**DATA PROVIDED:**
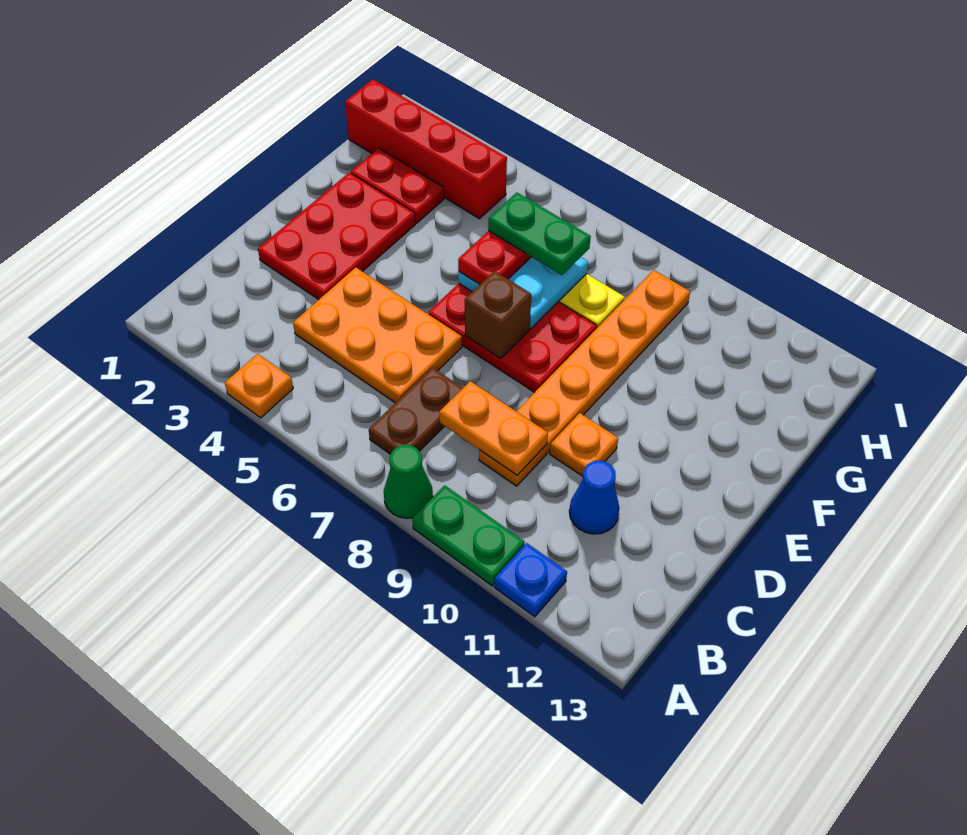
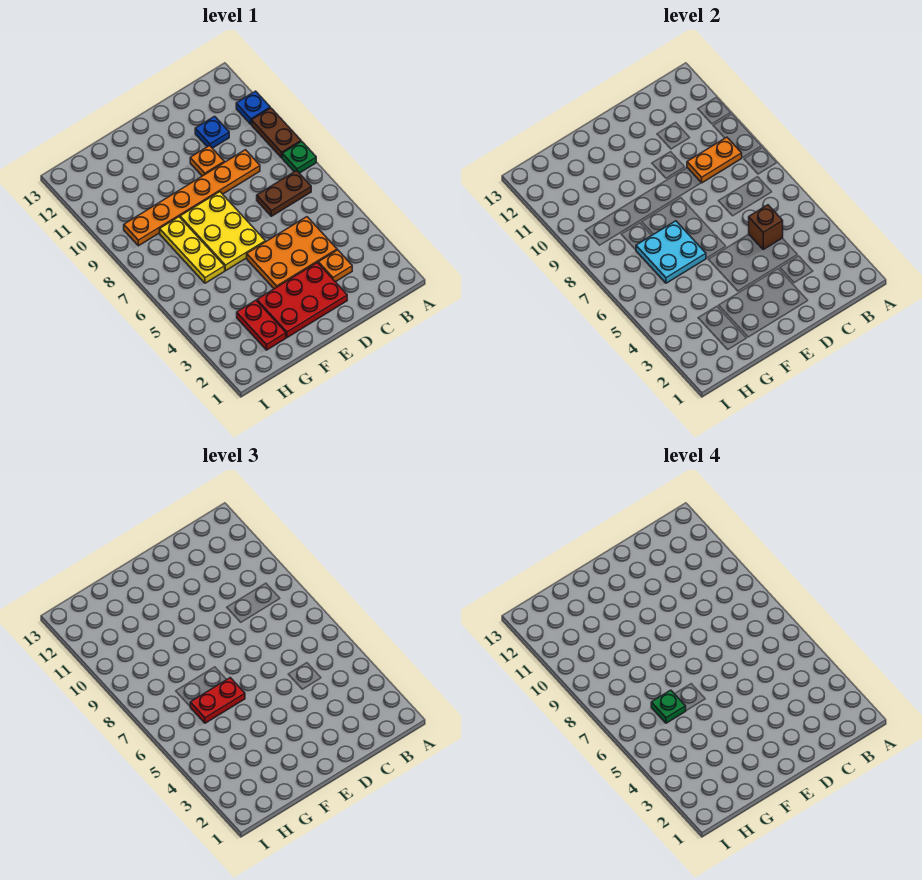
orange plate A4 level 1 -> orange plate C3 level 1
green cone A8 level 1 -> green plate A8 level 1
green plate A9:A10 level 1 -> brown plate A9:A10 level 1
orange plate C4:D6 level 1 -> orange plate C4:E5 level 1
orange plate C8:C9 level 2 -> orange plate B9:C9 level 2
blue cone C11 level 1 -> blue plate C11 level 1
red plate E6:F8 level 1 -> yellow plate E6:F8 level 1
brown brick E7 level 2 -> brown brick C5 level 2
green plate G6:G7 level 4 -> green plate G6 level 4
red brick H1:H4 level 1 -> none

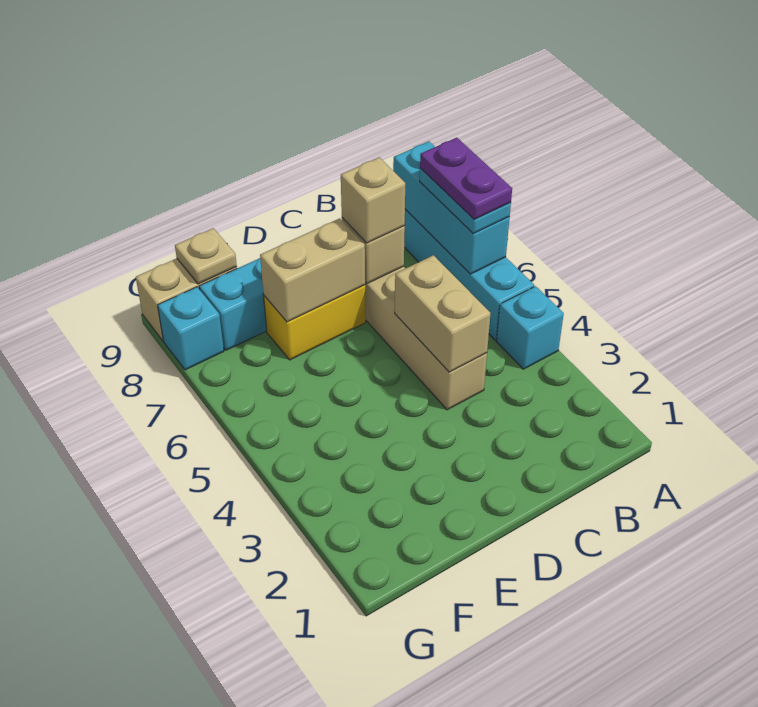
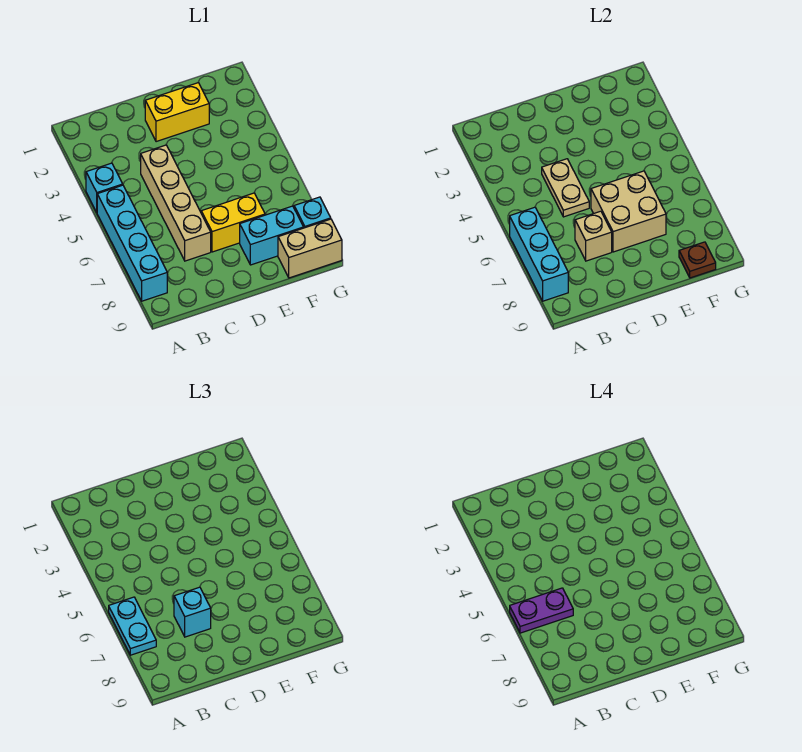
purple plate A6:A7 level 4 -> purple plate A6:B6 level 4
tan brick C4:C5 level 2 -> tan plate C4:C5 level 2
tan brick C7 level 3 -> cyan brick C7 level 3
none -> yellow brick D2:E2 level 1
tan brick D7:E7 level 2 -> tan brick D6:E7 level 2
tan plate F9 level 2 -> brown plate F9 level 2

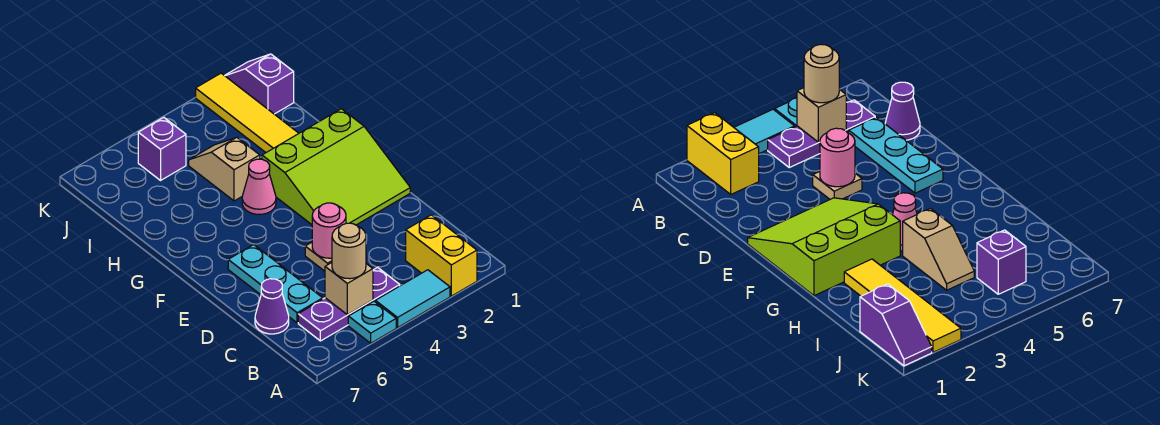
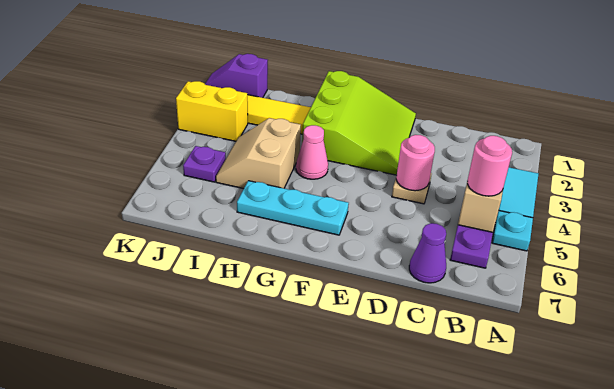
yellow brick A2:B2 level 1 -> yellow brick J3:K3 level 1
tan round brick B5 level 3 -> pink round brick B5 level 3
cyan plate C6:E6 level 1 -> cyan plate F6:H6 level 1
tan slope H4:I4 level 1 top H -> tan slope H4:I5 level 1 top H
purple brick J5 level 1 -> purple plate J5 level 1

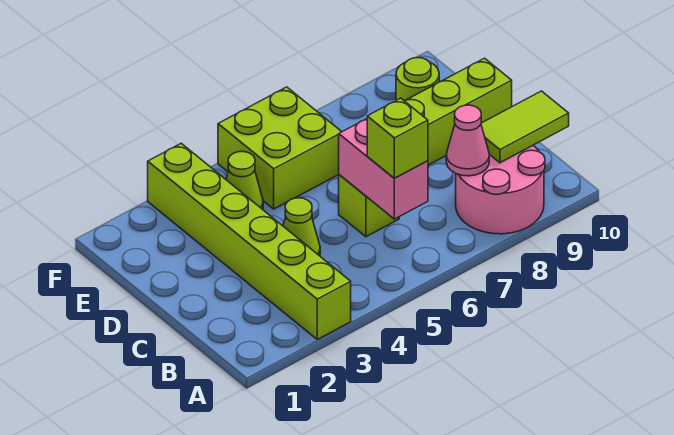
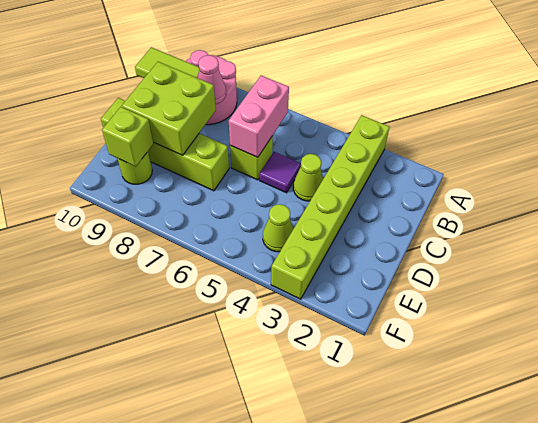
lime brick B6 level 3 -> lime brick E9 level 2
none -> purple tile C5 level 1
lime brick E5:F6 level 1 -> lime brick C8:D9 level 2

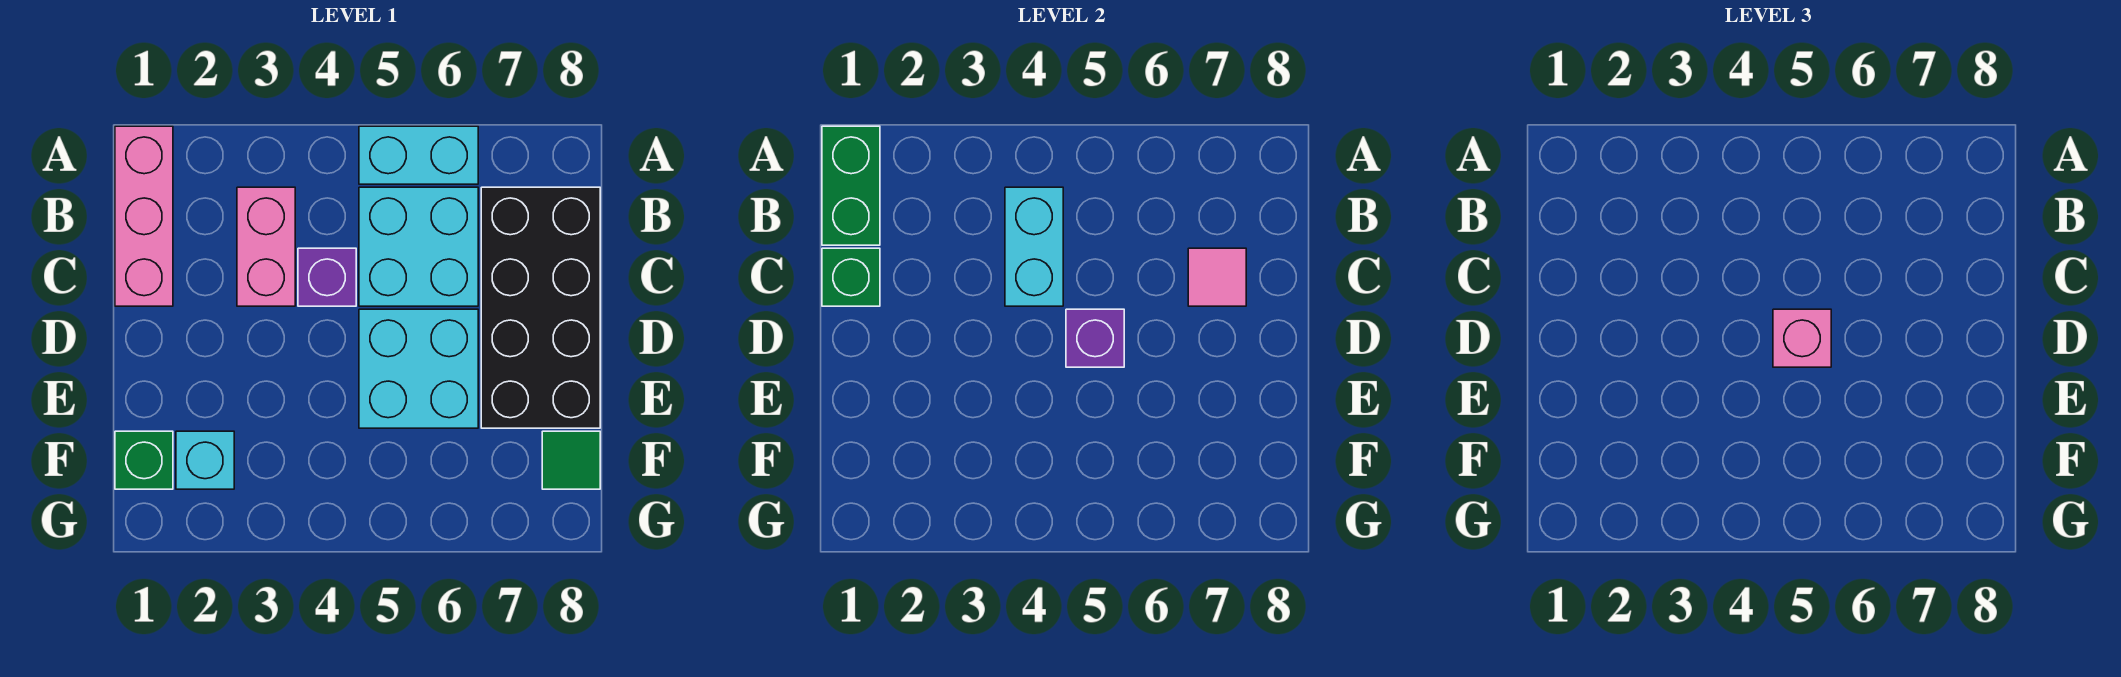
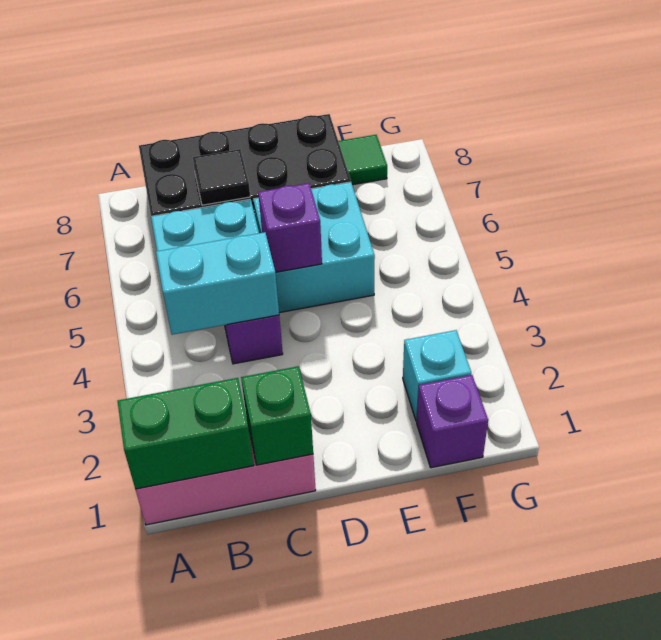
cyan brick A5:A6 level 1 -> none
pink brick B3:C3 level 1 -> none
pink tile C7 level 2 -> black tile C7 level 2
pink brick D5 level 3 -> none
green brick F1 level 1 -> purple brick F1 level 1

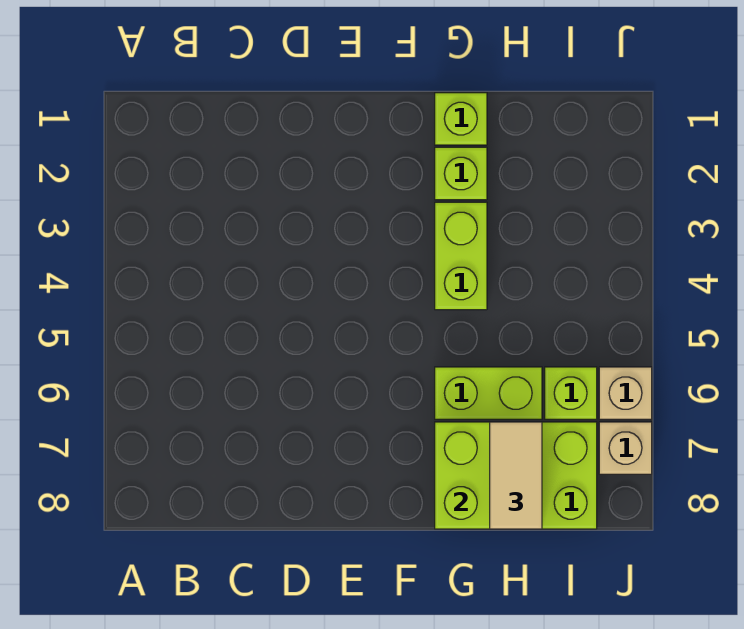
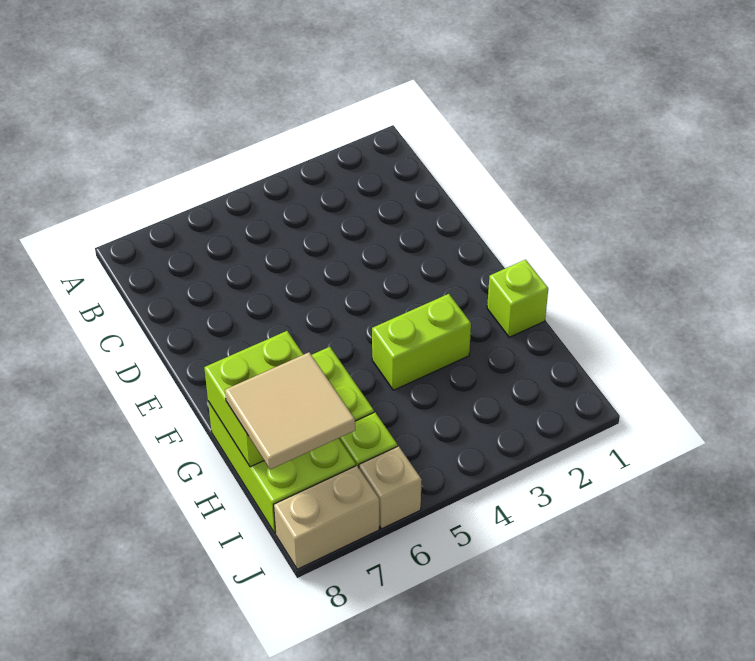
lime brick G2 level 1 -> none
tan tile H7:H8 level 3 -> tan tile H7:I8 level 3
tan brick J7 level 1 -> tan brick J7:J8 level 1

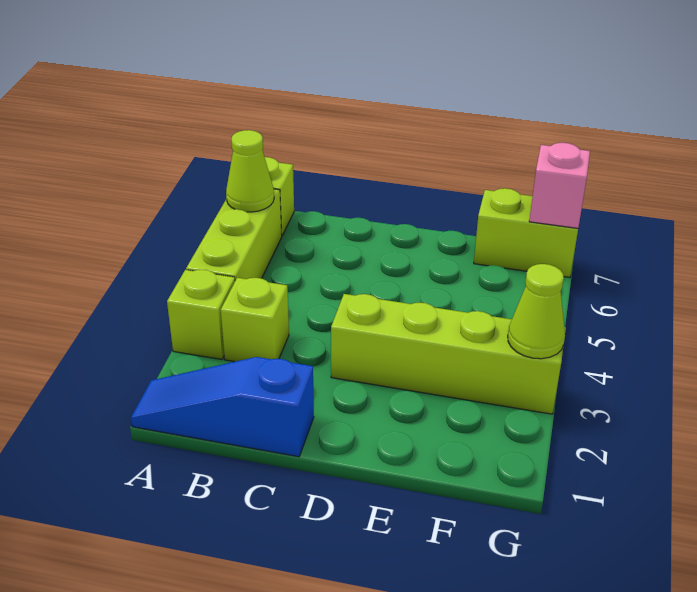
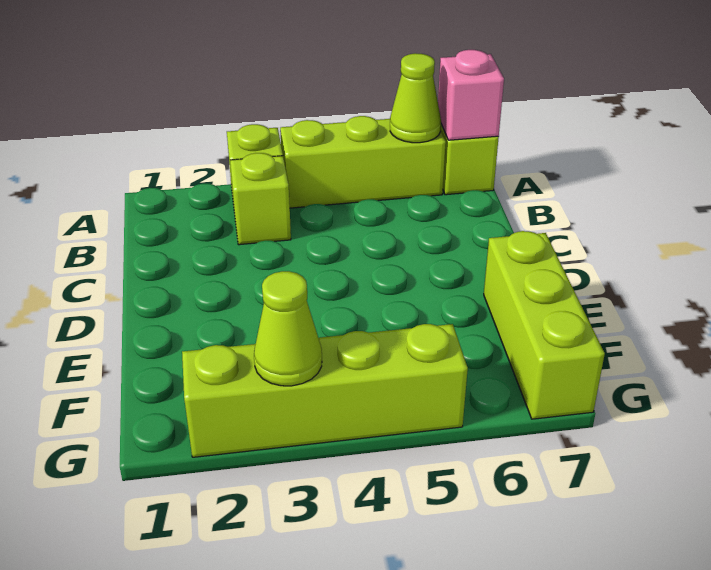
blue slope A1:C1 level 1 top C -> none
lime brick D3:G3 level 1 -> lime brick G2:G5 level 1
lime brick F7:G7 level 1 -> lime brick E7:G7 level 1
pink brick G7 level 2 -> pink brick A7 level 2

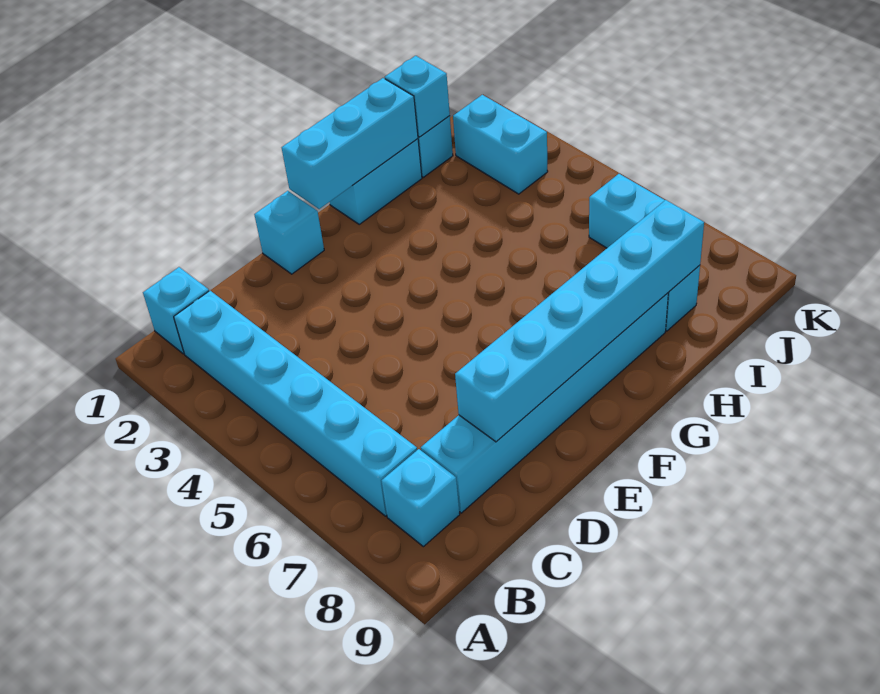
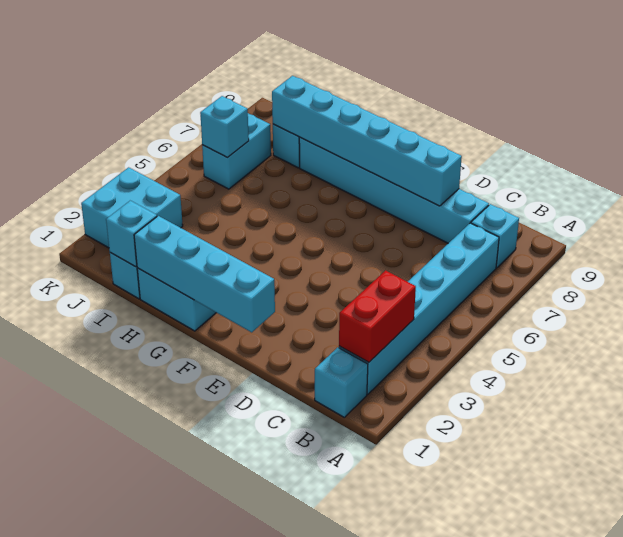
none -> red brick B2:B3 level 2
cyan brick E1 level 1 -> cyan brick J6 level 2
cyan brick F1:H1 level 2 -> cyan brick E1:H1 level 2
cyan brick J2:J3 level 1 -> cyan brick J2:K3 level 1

**WORK TO BE COMPLETED:**
Exactly as written, reproduce the lines from the beginning of the material through the line with "tan brick C4:C5", and skip any picture.

**TASK OUTPUT:**
orange plate A4 level 1 -> orange plate C3 level 1
green cone A8 level 1 -> green plate A8 level 1
green plate A9:A10 level 1 -> brown plate A9:A10 level 1
orange plate C4:D6 level 1 -> orange plate C4:E5 level 1
orange plate C8:C9 level 2 -> orange plate B9:C9 level 2
blue cone C11 level 1 -> blue plate C11 level 1
red plate E6:F8 level 1 -> yellow plate E6:F8 level 1
brown brick E7 level 2 -> brown brick C5 level 2
green plate G6:G7 level 4 -> green plate G6 level 4
red brick H1:H4 level 1 -> none

purple plate A6:A7 level 4 -> purple plate A6:B6 level 4
tan brick C4:C5 level 2 -> tan plate C4:C5 level 2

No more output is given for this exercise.